> **Your task**: Each line below from the line with "C7: none -> 6.8nF (5V, N004)" to the line with "VR2: 500k (5V, GND, wiper" must be copied exactly, including those two, and no picture may appear in the copy.

*** Working data ***

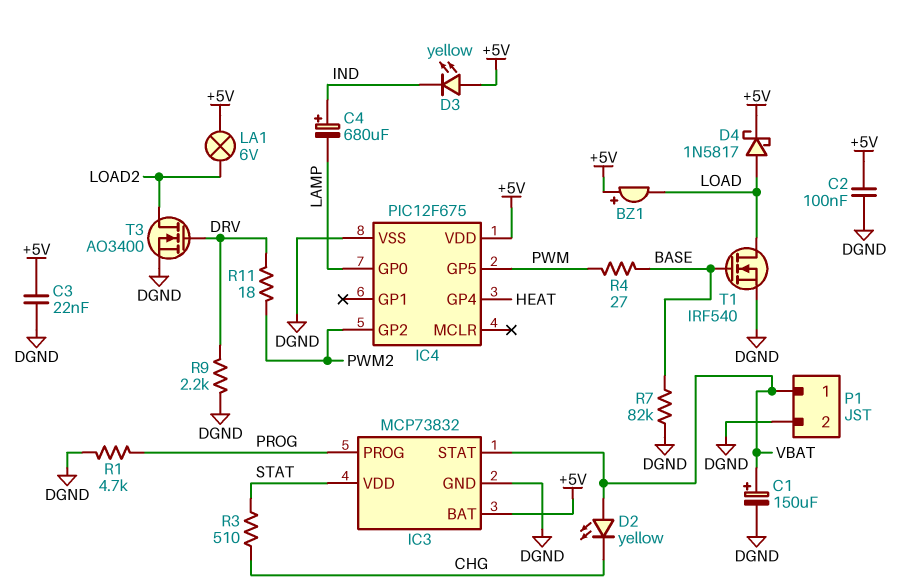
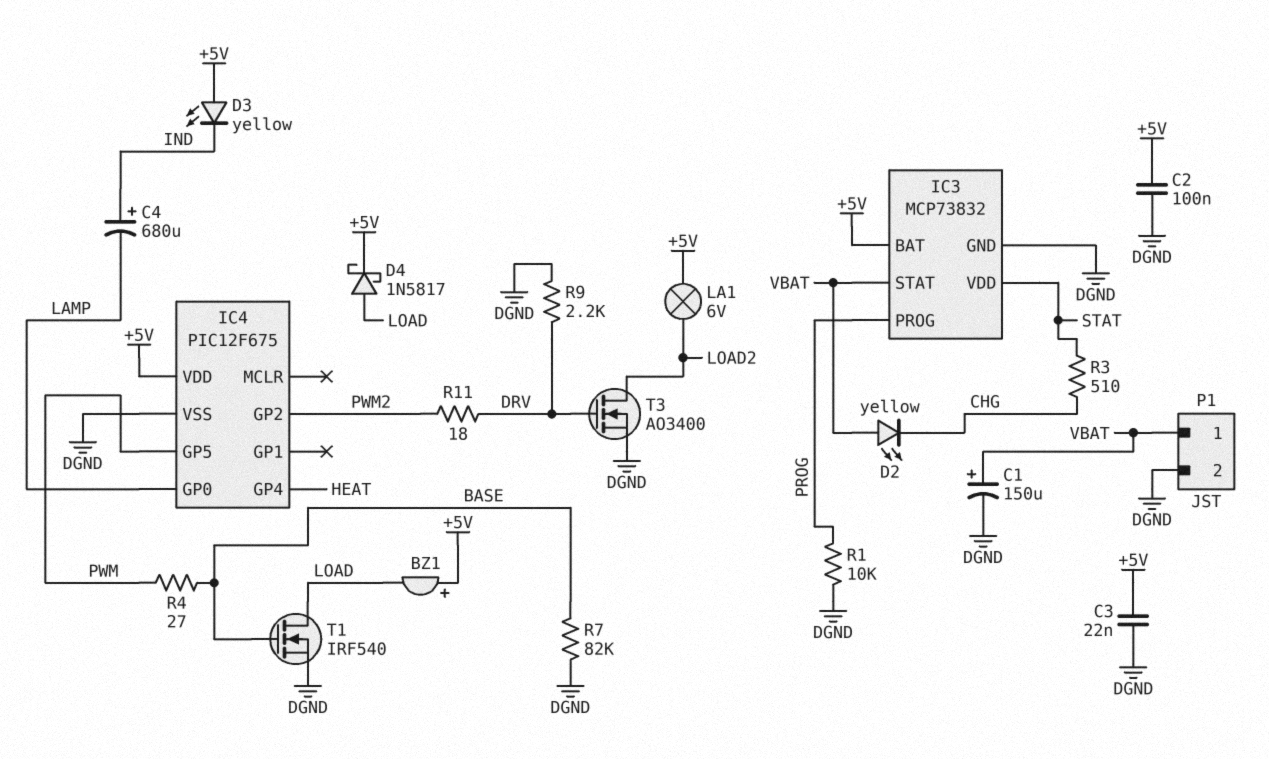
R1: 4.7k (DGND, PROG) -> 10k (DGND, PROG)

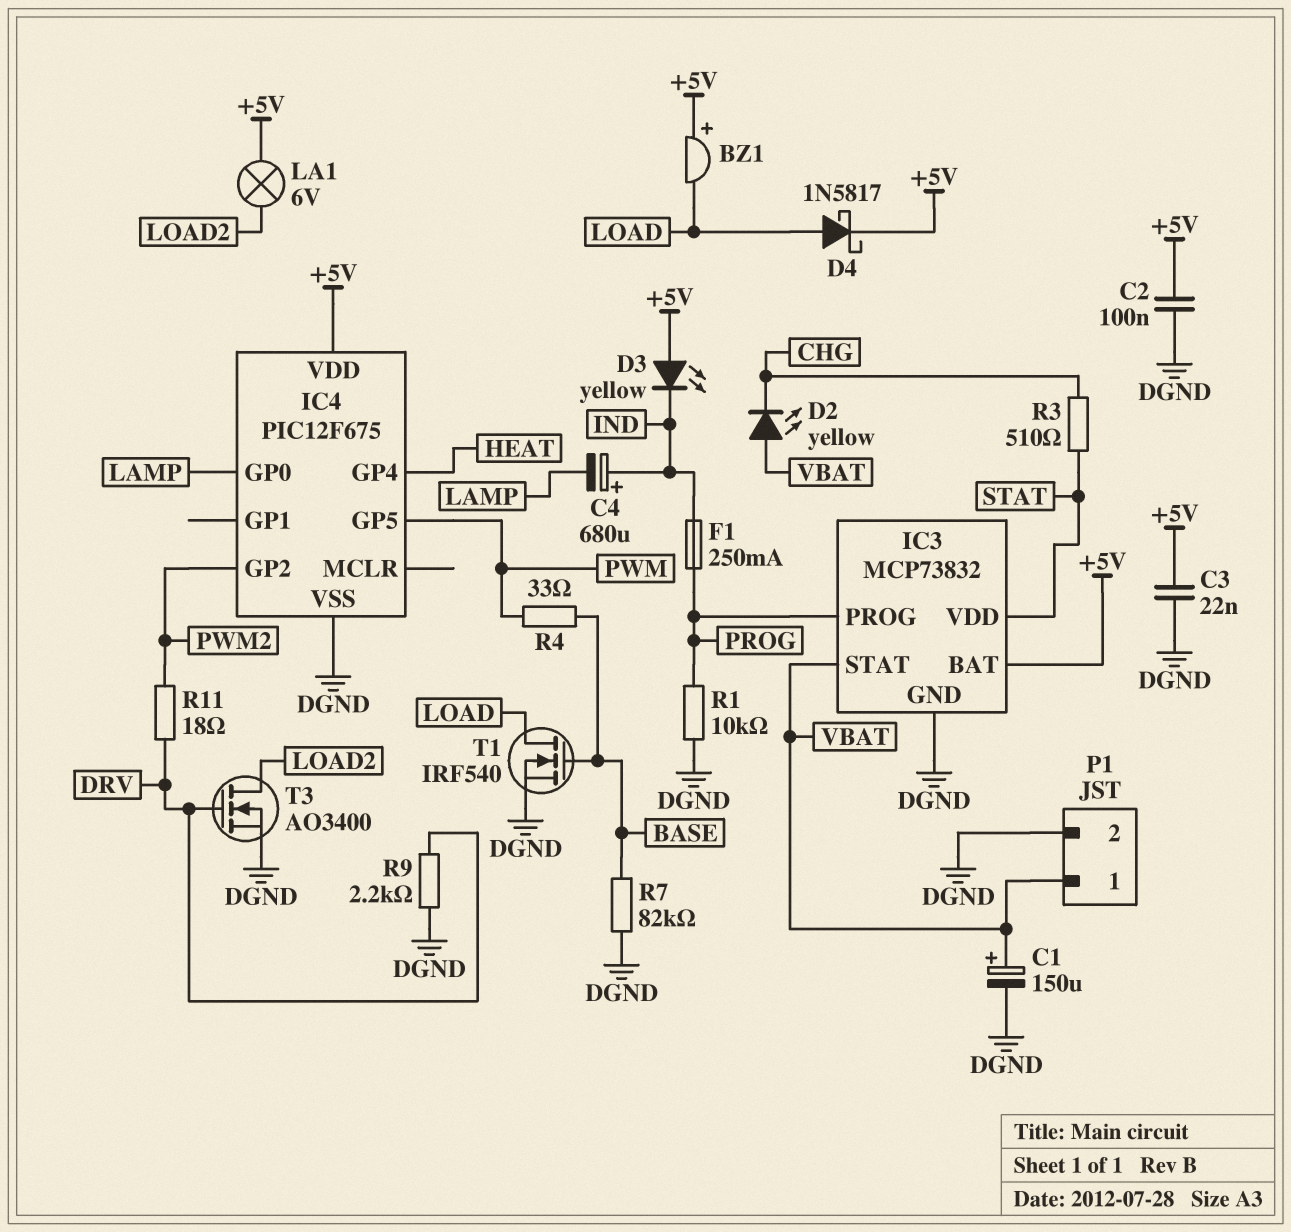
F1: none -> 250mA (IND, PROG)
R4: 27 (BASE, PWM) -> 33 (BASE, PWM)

*** End of Working data ***
*** Working data ***

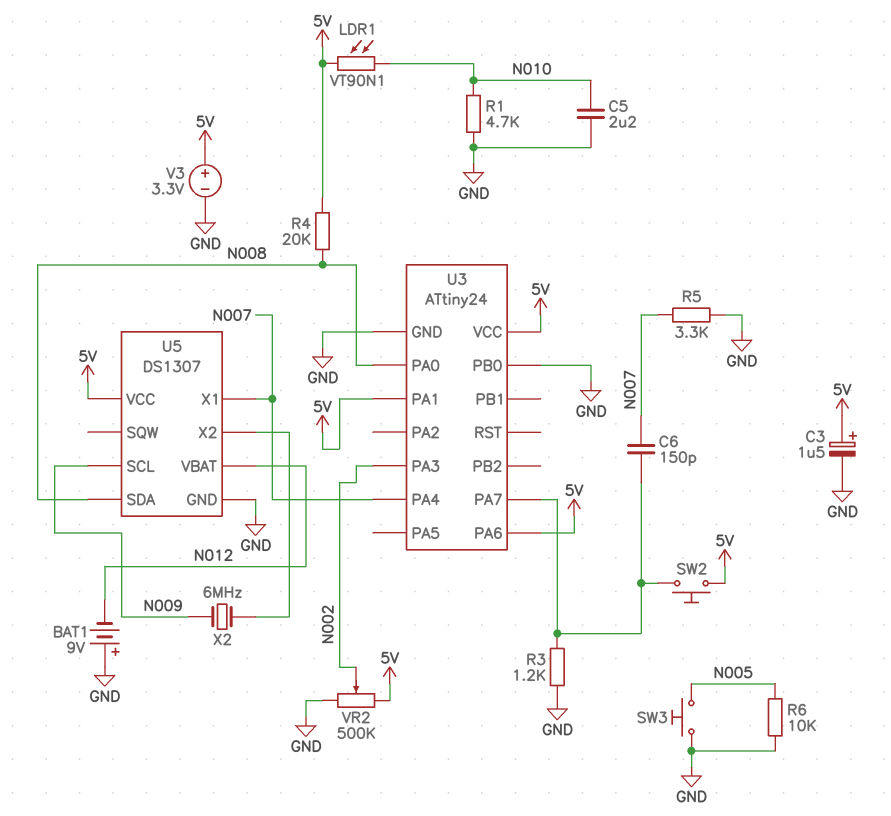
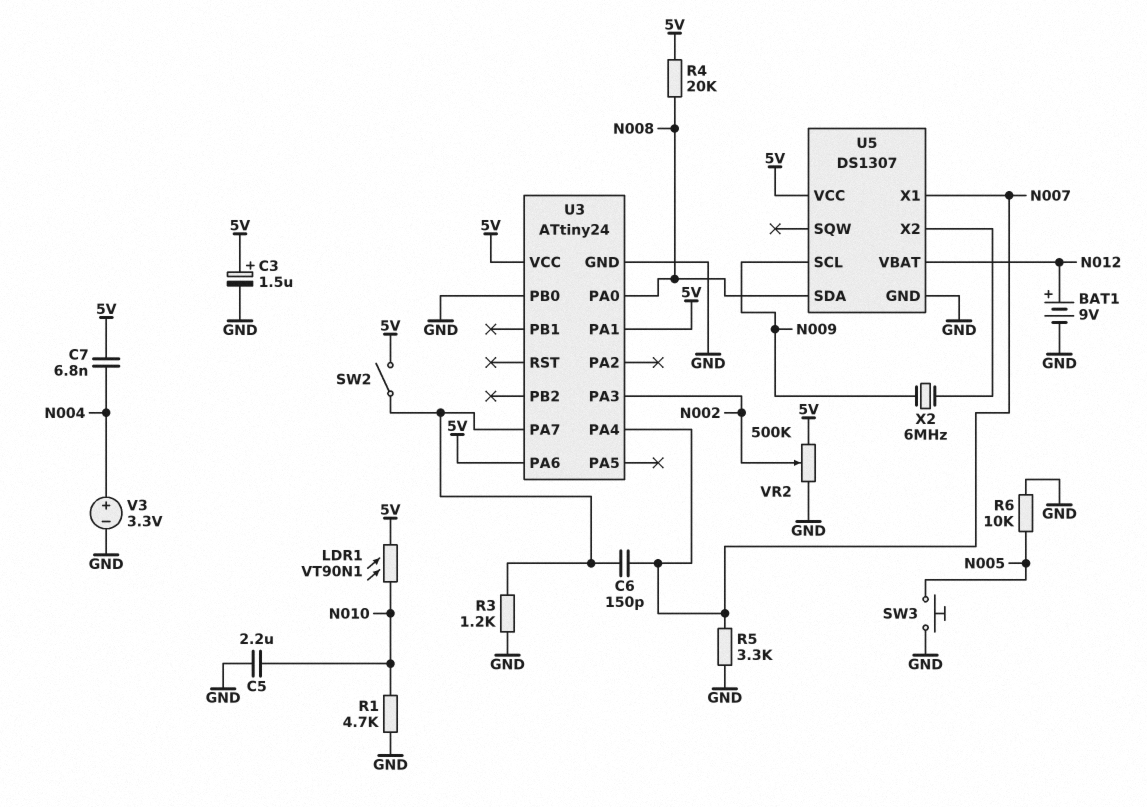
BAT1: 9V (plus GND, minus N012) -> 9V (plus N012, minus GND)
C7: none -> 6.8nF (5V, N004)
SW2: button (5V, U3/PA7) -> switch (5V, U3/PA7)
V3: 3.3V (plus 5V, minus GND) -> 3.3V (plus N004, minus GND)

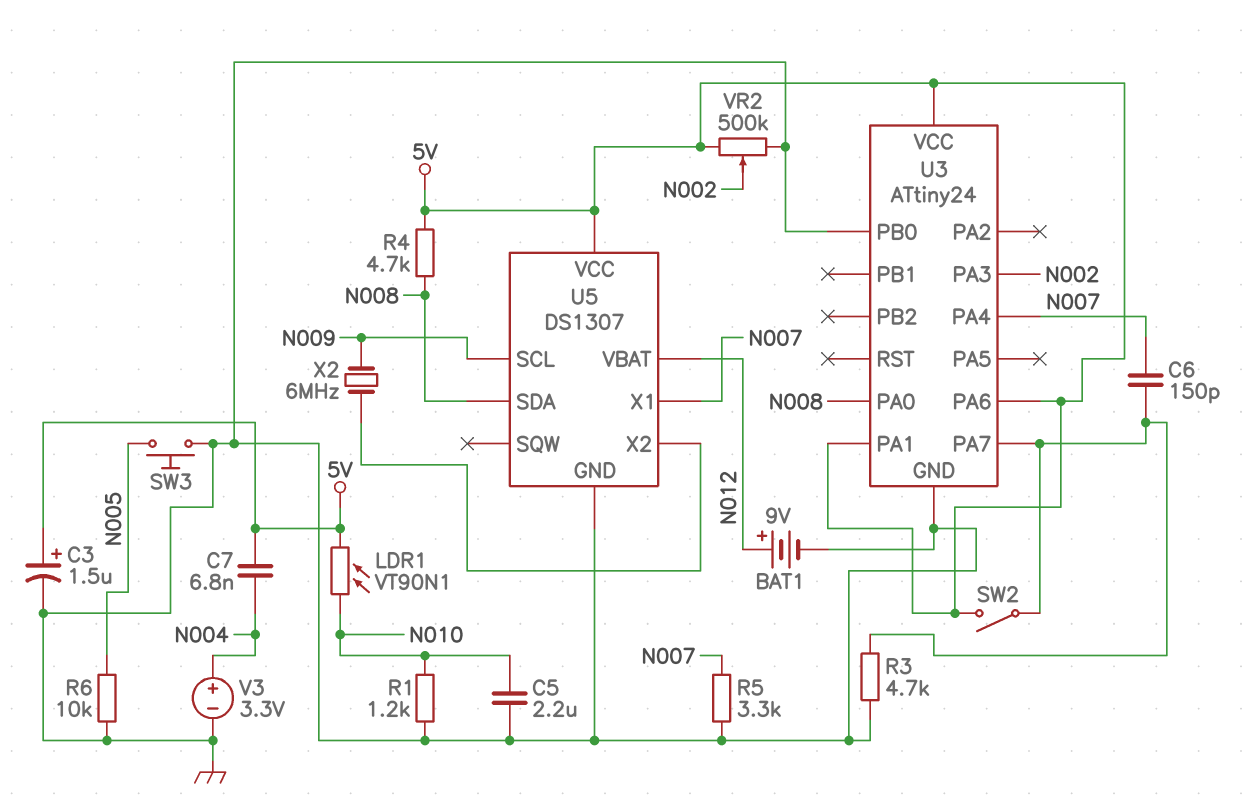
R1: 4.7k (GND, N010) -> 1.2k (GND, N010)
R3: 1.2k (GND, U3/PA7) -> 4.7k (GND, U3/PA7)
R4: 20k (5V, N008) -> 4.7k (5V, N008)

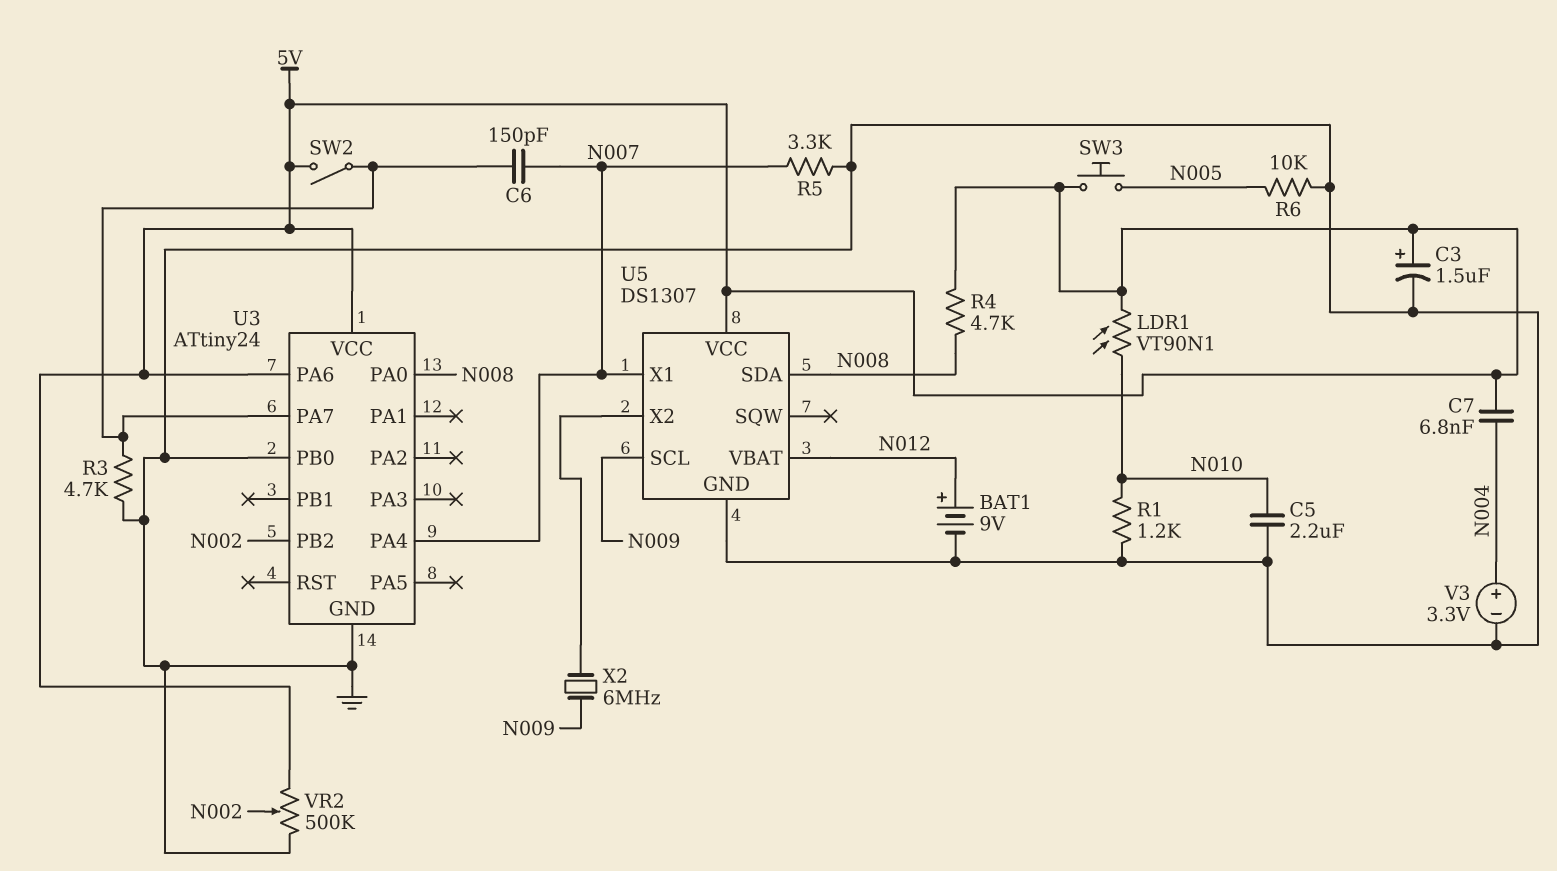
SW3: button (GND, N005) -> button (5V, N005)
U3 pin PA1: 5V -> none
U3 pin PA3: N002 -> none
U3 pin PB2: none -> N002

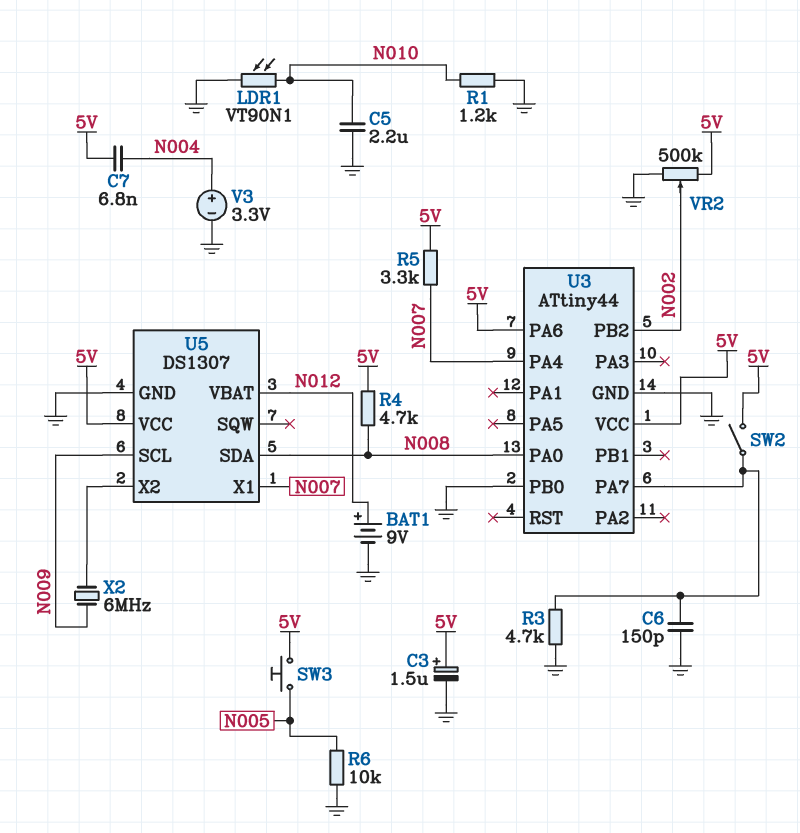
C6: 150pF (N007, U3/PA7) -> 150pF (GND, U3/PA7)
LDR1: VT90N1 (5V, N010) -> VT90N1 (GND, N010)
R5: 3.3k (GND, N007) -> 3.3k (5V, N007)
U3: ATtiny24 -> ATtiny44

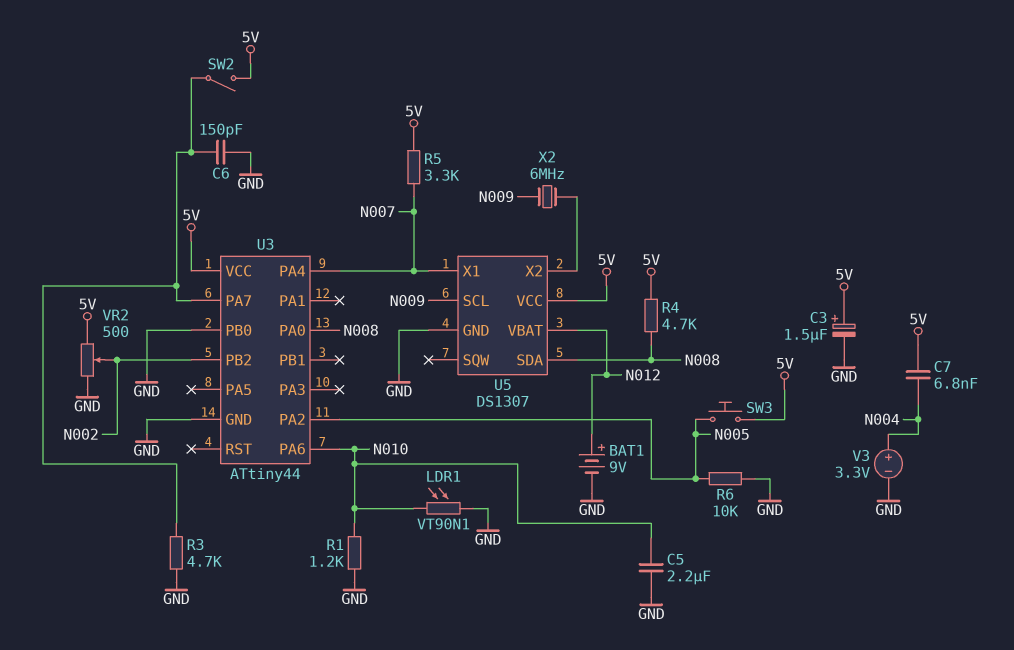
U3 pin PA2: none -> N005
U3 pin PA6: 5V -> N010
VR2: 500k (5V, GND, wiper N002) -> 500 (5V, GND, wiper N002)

*** End of Working data ***

> **Exercise result**:
C7: none -> 6.8nF (5V, N004)
SW2: button (5V, U3/PA7) -> switch (5V, U3/PA7)
V3: 3.3V (plus 5V, minus GND) -> 3.3V (plus N004, minus GND)

R1: 4.7k (GND, N010) -> 1.2k (GND, N010)
R3: 1.2k (GND, U3/PA7) -> 4.7k (GND, U3/PA7)
R4: 20k (5V, N008) -> 4.7k (5V, N008)

SW3: button (GND, N005) -> button (5V, N005)
U3 pin PA1: 5V -> none
U3 pin PA3: N002 -> none
U3 pin PB2: none -> N002

C6: 150pF (N007, U3/PA7) -> 150pF (GND, U3/PA7)
LDR1: VT90N1 (5V, N010) -> VT90N1 (GND, N010)
R5: 3.3k (GND, N007) -> 3.3k (5V, N007)
U3: ATtiny24 -> ATtiny44

U3 pin PA2: none -> N005
U3 pin PA6: 5V -> N010
VR2: 500k (5V, GND, wiper N002) -> 500 (5V, GND, wiper N002)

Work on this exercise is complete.